----- Data for this task

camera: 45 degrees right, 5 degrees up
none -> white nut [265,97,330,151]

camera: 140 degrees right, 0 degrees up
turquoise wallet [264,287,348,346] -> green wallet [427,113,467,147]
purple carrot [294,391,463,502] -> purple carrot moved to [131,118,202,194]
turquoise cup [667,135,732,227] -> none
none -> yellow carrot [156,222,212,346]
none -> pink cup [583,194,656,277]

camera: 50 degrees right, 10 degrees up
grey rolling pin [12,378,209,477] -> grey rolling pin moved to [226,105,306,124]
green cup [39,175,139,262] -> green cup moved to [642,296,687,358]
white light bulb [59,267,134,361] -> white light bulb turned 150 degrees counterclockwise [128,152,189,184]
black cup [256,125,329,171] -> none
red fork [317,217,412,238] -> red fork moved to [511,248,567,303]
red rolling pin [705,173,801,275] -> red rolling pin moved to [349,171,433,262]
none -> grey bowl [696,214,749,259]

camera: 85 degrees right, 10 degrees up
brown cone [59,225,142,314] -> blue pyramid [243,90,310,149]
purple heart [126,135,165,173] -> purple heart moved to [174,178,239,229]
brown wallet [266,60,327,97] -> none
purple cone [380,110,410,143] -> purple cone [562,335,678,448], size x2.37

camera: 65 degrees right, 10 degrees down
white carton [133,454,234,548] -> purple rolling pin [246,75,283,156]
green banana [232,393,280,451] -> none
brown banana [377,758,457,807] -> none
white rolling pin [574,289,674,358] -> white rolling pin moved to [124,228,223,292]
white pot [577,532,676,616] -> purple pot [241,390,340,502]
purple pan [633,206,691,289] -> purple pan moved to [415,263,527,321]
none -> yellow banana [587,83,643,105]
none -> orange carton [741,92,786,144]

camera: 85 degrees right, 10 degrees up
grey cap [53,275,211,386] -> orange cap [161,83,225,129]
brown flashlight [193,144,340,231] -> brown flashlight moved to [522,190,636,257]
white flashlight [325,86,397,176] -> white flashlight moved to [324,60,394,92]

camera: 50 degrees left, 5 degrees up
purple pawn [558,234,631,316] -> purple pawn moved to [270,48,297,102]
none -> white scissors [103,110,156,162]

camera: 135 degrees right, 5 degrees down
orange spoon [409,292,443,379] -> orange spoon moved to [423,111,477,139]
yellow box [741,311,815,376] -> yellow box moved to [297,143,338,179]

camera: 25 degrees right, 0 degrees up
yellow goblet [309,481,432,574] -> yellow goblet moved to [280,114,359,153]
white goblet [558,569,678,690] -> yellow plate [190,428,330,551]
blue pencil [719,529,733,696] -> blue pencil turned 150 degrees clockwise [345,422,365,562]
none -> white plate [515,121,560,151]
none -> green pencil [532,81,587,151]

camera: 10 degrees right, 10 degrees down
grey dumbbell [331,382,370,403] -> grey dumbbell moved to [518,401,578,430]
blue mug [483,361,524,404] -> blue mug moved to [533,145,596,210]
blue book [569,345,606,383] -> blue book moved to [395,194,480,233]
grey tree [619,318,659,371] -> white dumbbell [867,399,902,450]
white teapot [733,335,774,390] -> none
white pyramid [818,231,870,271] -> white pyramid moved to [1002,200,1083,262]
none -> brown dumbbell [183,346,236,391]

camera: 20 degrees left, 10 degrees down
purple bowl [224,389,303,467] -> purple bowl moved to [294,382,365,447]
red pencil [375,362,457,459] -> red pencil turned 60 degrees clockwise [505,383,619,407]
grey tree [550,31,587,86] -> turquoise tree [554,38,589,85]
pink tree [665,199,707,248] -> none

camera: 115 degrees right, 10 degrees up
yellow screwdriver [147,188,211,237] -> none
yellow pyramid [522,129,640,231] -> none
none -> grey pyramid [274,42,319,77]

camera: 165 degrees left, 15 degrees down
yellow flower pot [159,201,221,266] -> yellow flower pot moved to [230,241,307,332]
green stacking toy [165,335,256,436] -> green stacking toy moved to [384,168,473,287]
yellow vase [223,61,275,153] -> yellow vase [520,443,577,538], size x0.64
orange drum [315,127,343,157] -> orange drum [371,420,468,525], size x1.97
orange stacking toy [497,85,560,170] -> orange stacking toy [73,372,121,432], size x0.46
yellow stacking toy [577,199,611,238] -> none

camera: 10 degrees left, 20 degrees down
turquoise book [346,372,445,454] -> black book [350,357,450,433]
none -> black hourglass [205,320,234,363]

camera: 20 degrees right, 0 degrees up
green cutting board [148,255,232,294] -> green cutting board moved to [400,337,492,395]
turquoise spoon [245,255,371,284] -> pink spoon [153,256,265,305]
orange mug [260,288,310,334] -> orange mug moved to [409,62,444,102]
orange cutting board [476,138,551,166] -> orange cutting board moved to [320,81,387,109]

----------

Starting at the line with "orange mug [260,288,310,334]", copy each line through the end of the data, both ends included, and give nothing else.

orange mug [260,288,310,334] -> orange mug moved to [409,62,444,102]
orange cutting board [476,138,551,166] -> orange cutting board moved to [320,81,387,109]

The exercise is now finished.